What is required:
Your answer must consist of exactly the lines below, starting with the line with "RTC3 pin SDA: VP -> D33" and going on through the line with "RTC3: PCF8523 -> DS1307", and nothing else.

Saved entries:
[Start of Attachment]

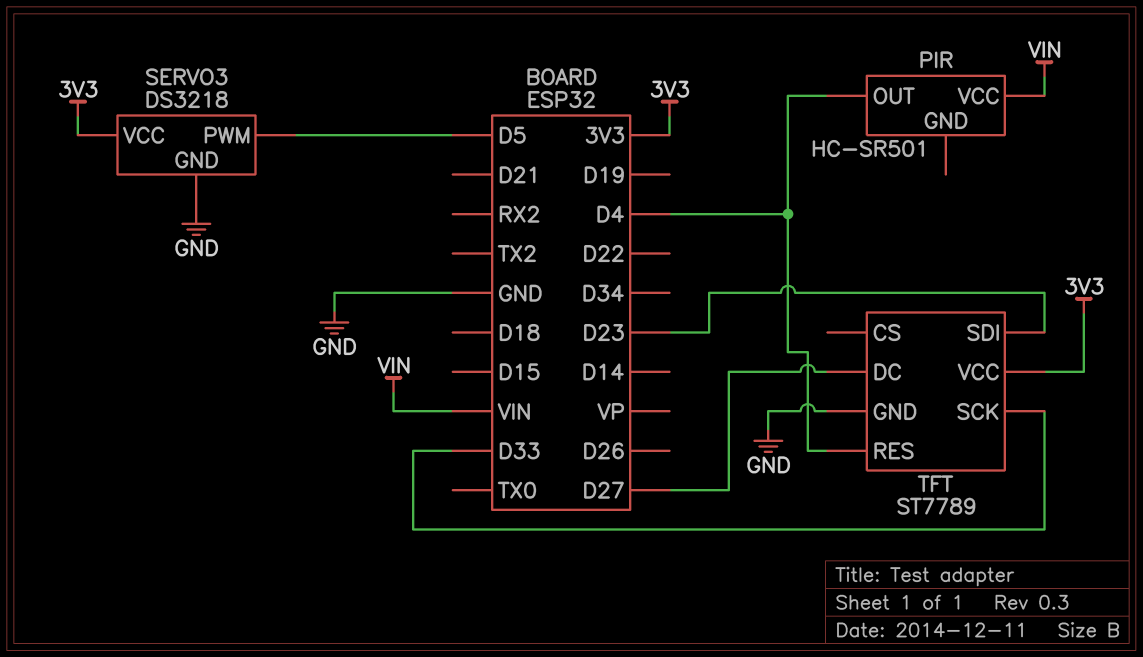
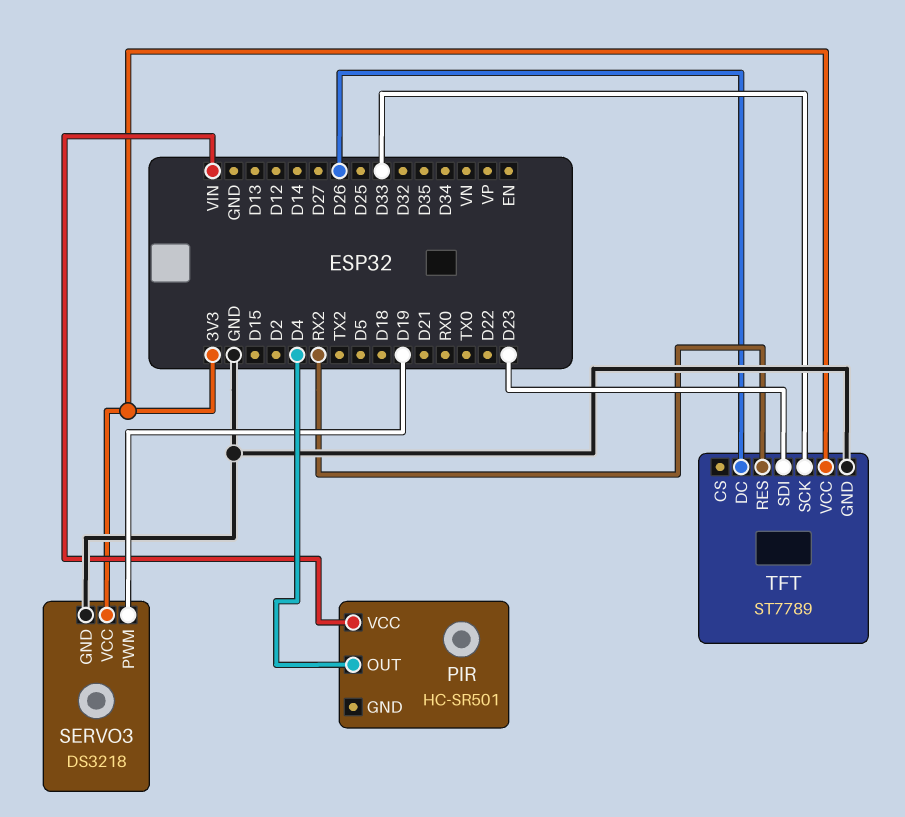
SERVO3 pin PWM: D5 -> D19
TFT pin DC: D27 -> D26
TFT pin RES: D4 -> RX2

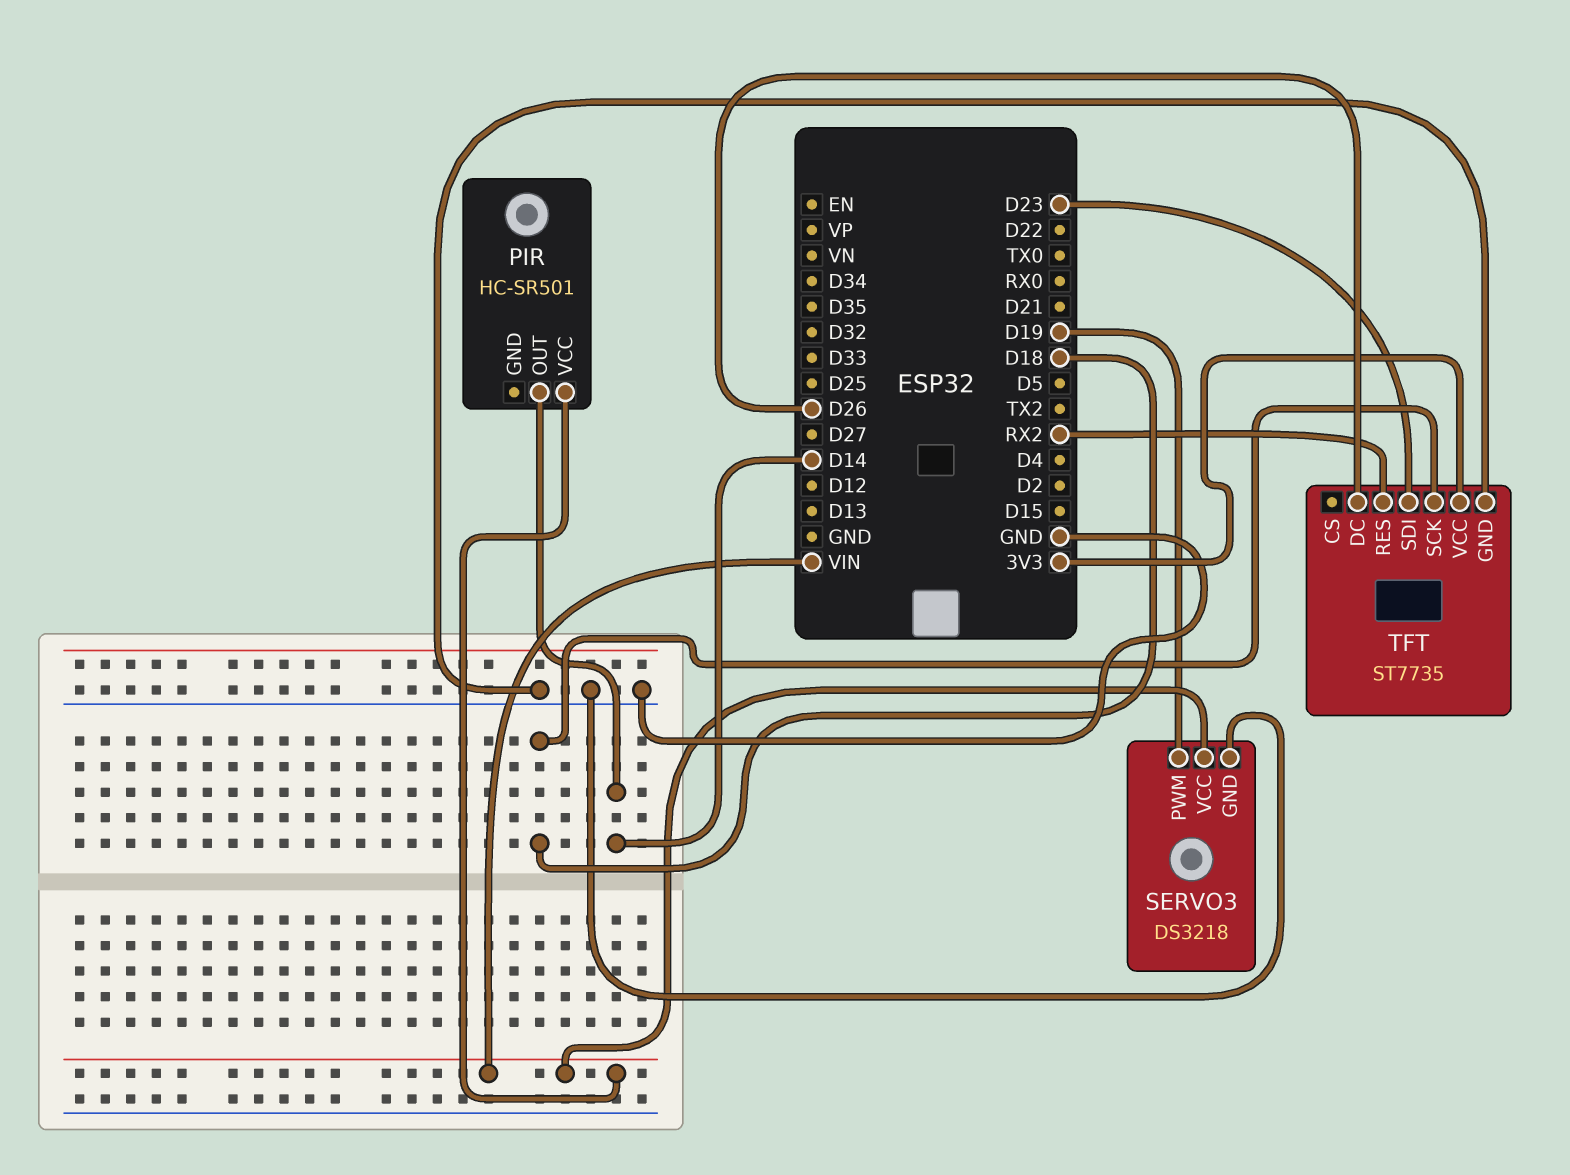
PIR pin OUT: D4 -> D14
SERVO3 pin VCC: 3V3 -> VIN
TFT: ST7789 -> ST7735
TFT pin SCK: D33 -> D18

[End of Attachment]
[Start of Attachment]

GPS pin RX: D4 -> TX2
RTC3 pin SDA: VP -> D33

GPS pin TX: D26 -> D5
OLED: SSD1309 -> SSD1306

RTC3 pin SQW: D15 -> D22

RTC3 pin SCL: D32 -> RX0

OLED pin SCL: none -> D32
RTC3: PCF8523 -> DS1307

[End of Attachment]
[Start of Attachment]

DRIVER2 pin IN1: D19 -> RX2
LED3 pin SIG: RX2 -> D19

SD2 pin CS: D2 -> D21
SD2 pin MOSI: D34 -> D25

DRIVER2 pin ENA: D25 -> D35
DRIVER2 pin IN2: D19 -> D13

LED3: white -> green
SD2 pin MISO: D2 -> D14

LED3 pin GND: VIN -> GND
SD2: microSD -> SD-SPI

[End of Attachment]

Response:
RTC3 pin SDA: VP -> D33

GPS pin TX: D26 -> D5
OLED: SSD1309 -> SSD1306

RTC3 pin SQW: D15 -> D22

RTC3 pin SCL: D32 -> RX0

OLED pin SCL: none -> D32
RTC3: PCF8523 -> DS1307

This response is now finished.